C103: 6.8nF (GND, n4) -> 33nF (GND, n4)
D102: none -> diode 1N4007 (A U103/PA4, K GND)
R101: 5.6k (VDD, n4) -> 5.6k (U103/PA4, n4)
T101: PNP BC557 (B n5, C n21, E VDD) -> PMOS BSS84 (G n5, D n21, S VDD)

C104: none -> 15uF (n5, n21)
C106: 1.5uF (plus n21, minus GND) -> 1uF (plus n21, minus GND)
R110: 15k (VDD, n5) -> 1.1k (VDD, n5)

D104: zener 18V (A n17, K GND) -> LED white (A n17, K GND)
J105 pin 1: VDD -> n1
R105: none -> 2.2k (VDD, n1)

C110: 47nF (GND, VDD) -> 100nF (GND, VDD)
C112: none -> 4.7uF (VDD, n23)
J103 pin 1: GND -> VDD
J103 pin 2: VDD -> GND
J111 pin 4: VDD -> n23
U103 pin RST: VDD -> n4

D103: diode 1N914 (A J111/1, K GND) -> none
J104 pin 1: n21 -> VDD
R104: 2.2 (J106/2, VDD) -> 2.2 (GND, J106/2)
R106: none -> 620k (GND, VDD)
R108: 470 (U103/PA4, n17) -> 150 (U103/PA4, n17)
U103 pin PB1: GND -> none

______________________________

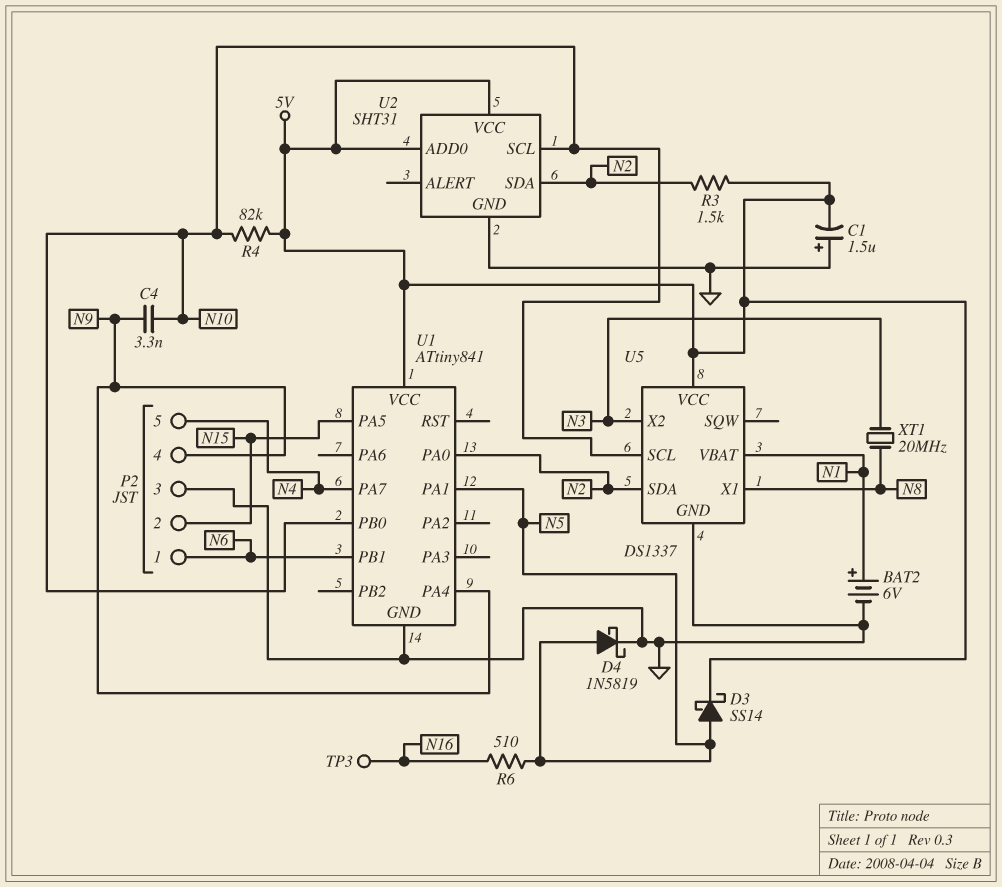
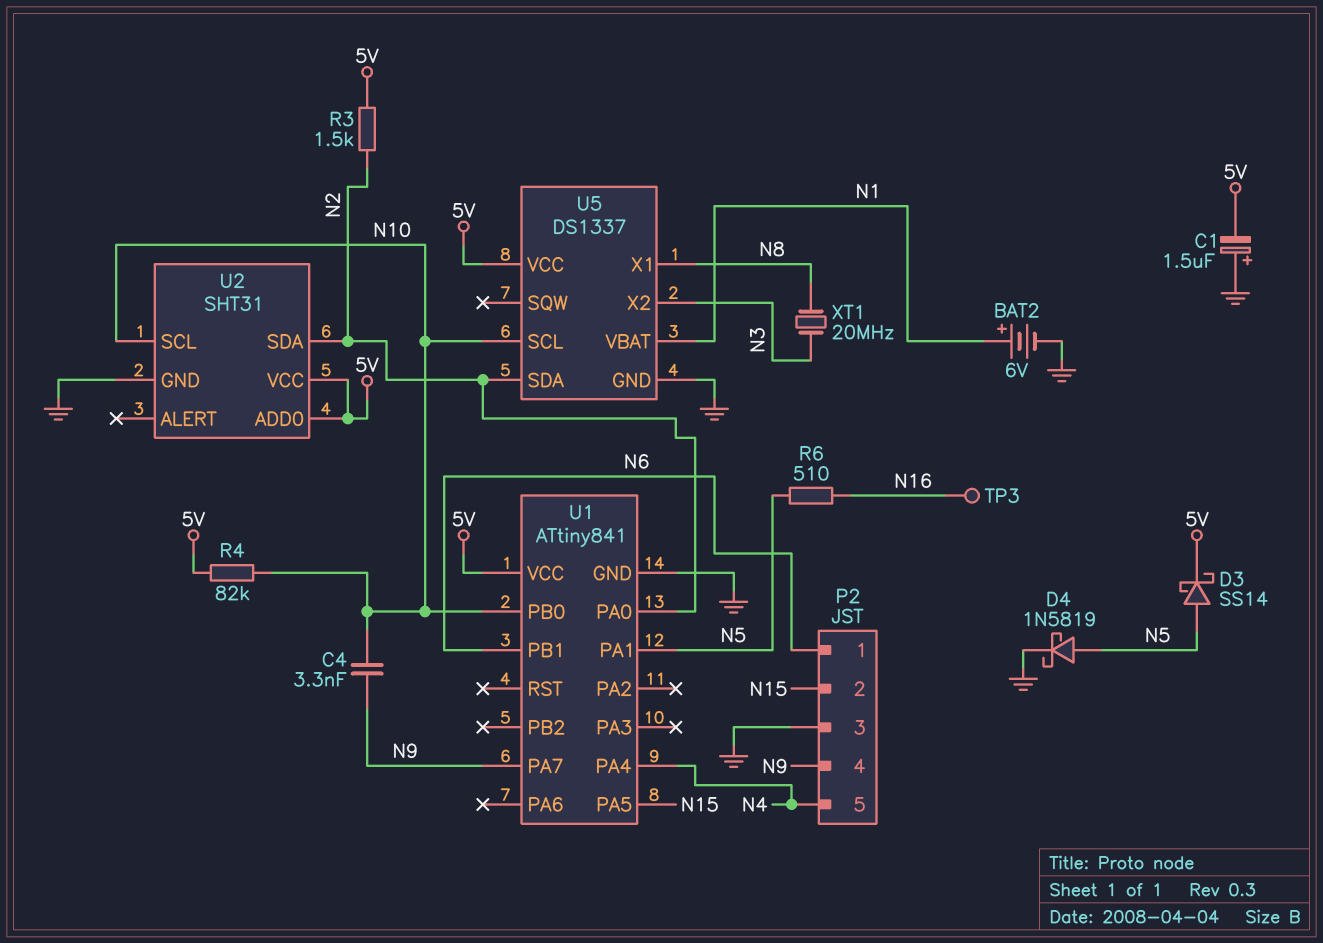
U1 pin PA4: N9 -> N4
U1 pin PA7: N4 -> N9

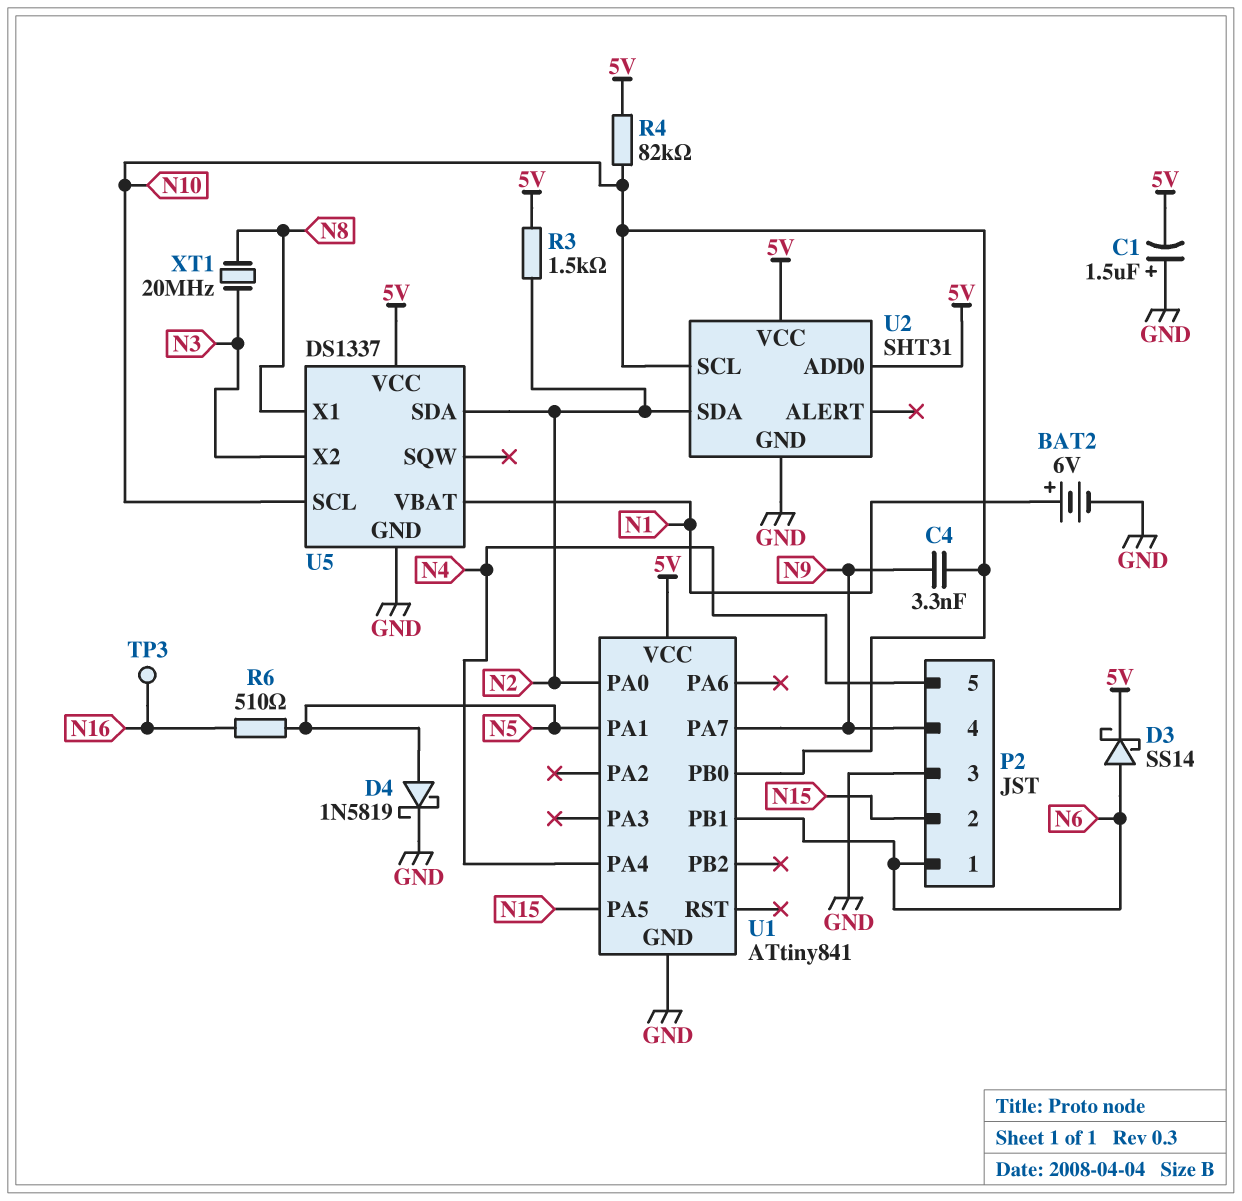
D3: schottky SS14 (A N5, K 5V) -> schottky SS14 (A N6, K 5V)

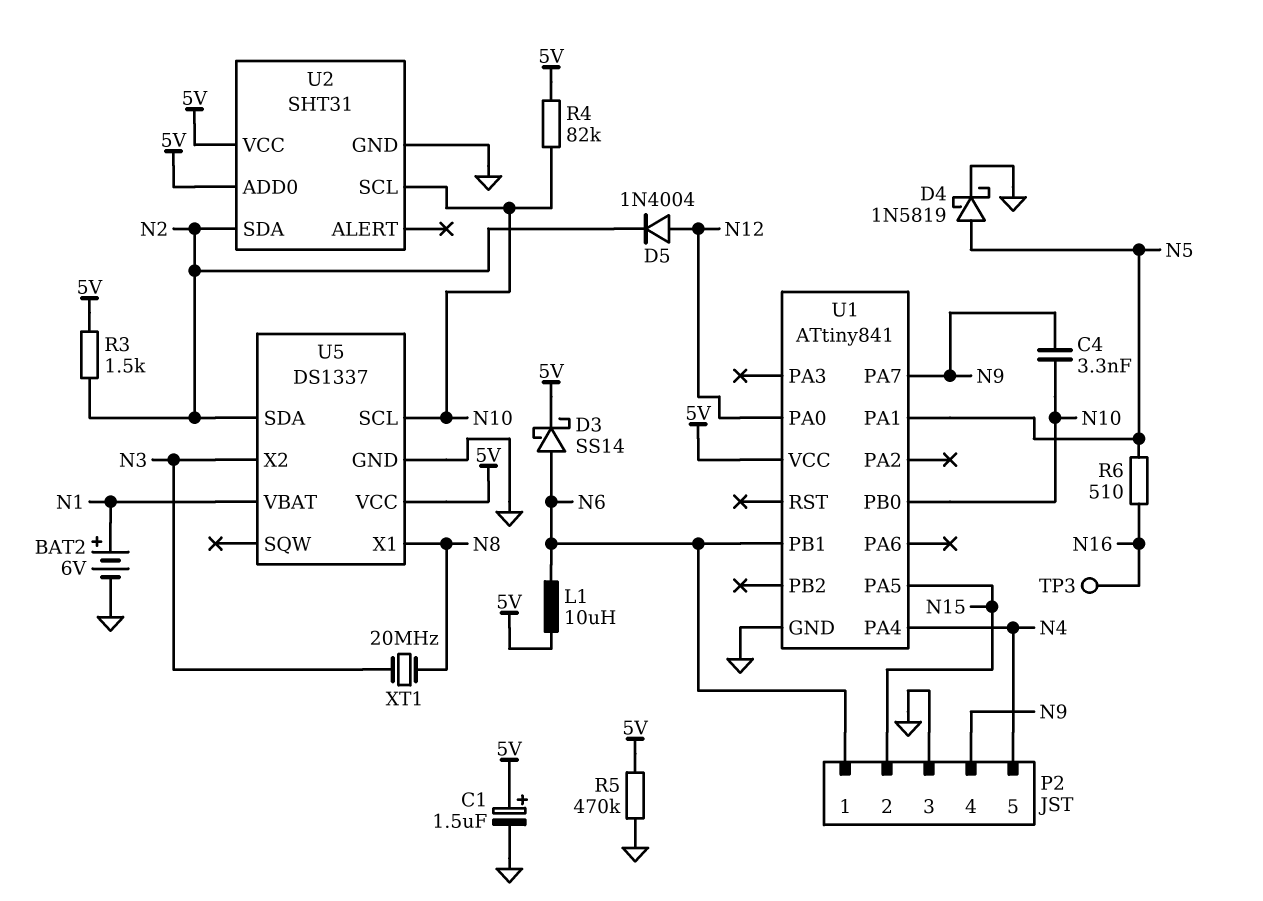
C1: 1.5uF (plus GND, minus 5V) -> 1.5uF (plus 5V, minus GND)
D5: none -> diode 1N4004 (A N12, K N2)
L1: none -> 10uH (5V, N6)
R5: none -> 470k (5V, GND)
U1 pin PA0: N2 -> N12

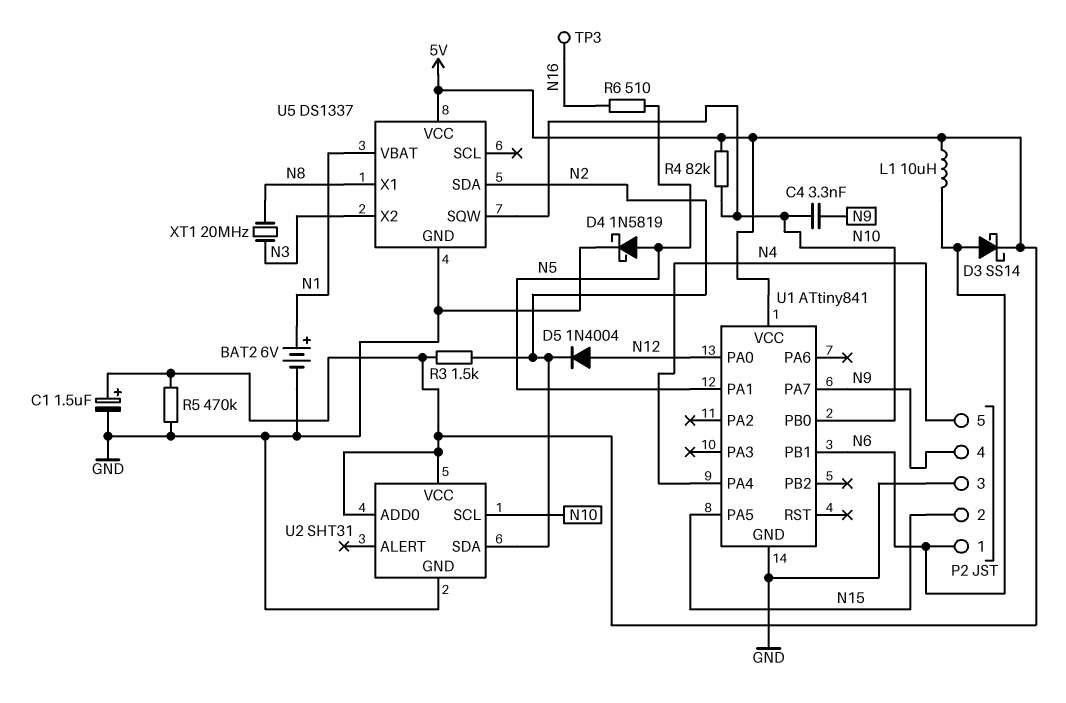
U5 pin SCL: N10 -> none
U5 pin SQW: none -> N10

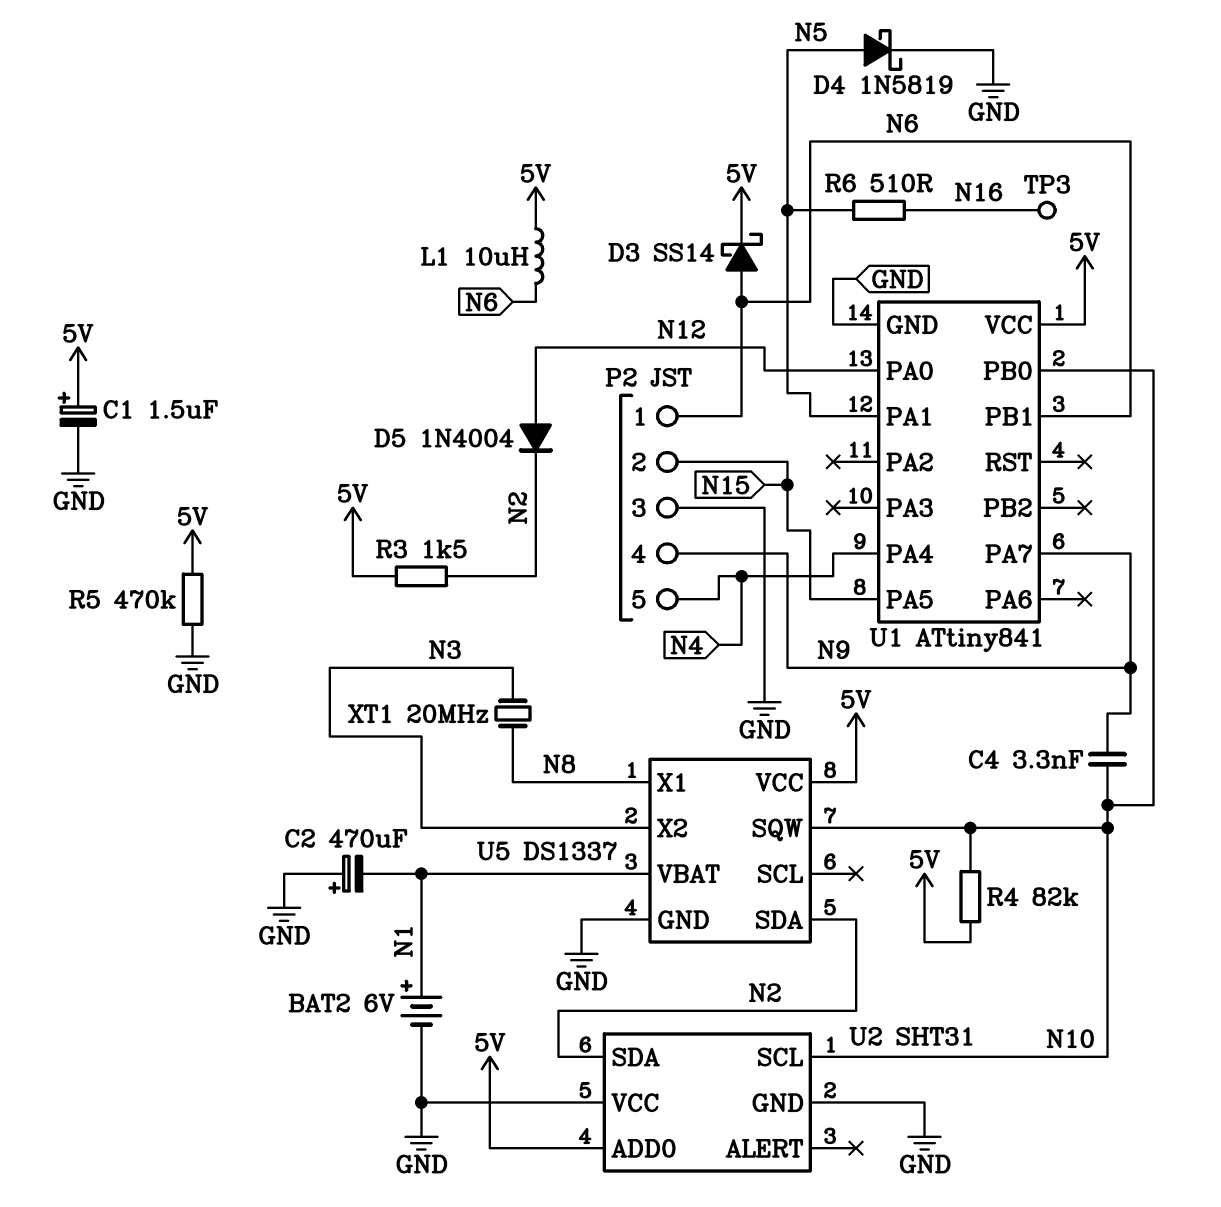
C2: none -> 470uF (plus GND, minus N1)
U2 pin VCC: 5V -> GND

______________________________

# Task details
A complete answer gives every line of the data that includes "plus".

# Exercise output
C106: 1.5uF (plus n21, minus GND) -> 1uF (plus n21, minus GND)
C1: 1.5uF (plus GND, minus 5V) -> 1.5uF (plus 5V, minus GND)
C2: none -> 470uF (plus GND, minus N1)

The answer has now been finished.